## YOUR TASK
As you print the data below, keep every line exactly as it is and leave the images behind.

[Start of Attachment]

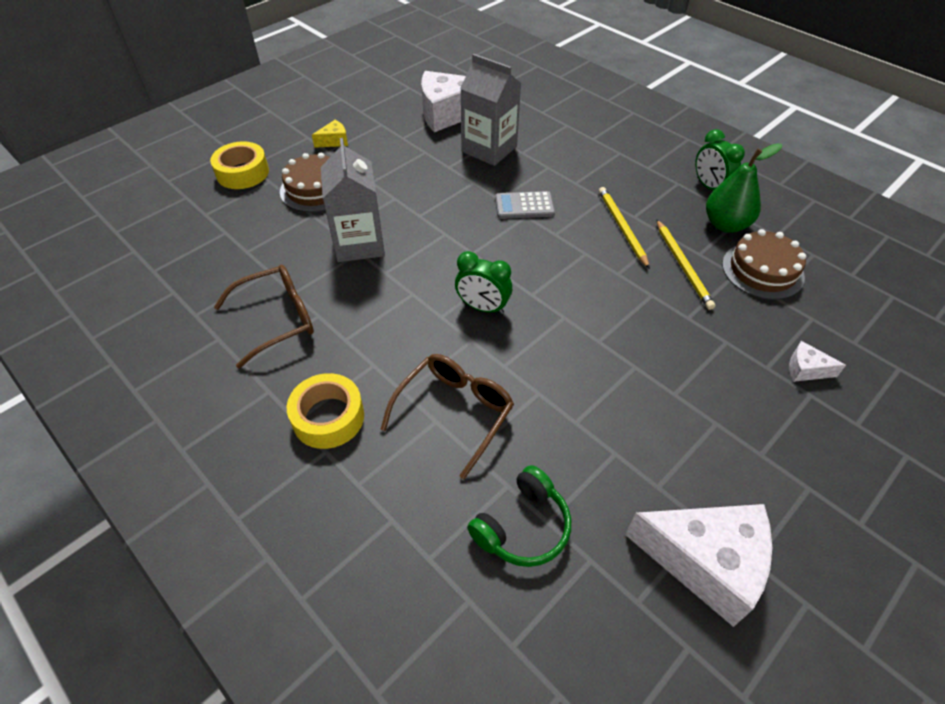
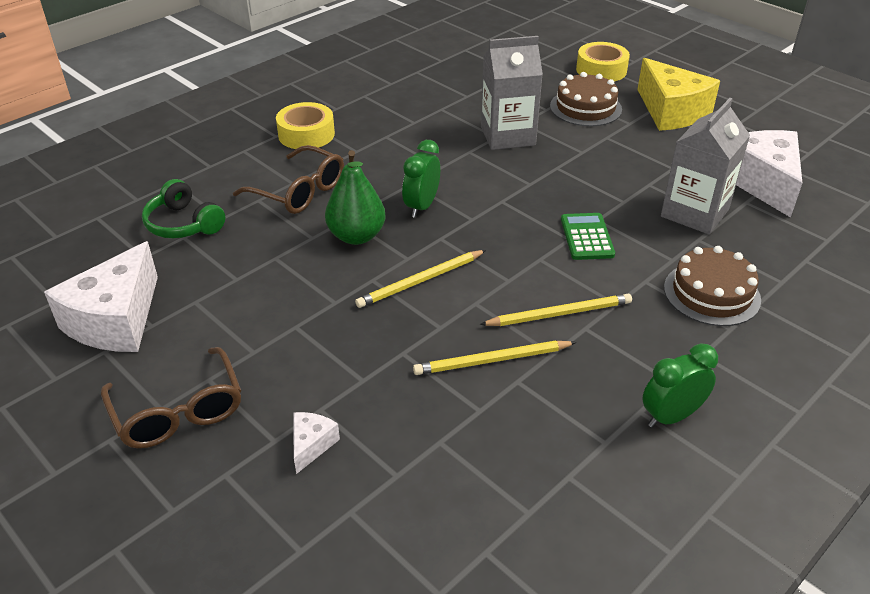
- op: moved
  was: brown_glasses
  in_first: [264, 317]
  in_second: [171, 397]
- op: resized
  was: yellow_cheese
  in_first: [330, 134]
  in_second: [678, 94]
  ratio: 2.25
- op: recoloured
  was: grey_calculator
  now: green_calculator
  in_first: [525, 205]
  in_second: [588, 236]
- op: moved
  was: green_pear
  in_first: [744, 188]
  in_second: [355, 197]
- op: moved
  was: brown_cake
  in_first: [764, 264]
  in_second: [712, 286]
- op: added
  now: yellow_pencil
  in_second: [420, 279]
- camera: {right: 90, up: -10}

[End of Attachment]

## RESULT
- op: moved
  was: brown_glasses
  in_first: [264, 317]
  in_second: [171, 397]
- op: resized
  was: yellow_cheese
  in_first: [330, 134]
  in_second: [678, 94]
  ratio: 2.25
- op: recoloured
  was: grey_calculator
  now: green_calculator
  in_first: [525, 205]
  in_second: [588, 236]
- op: moved
  was: green_pear
  in_first: [744, 188]
  in_second: [355, 197]
- op: moved
  was: brown_cake
  in_first: [764, 264]
  in_second: [712, 286]
- op: added
  now: yellow_pencil
  in_second: [420, 279]
- camera: {right: 90, up: -10}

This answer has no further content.